## Problem to work on
Within the listing below, the lines to output run from the one containing "camera: 170 degrees left, 5 degrees down" through the one containing "(673, 170) = (211, 337): grey"; copy them exactly and nothing else.

## Supplied data

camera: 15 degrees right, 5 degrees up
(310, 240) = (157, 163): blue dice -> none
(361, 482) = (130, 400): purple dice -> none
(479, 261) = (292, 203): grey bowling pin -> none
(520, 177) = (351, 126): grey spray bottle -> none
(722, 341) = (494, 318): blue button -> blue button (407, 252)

* * *

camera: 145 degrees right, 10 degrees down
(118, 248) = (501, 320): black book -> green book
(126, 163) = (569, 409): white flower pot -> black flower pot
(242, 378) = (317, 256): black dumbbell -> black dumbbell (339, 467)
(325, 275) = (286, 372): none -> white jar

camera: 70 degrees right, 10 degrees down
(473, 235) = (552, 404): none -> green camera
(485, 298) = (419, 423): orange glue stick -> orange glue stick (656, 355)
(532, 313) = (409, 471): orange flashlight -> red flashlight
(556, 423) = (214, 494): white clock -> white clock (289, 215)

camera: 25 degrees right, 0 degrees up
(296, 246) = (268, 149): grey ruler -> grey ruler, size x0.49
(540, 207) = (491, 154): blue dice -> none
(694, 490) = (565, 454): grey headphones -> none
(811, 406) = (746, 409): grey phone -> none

...

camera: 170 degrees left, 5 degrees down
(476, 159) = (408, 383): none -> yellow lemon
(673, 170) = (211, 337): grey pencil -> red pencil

## Task solution
camera: 170 degrees left, 5 degrees down
(476, 159) = (408, 383): none -> yellow lemon
(673, 170) = (211, 337): grey pencil -> red pencil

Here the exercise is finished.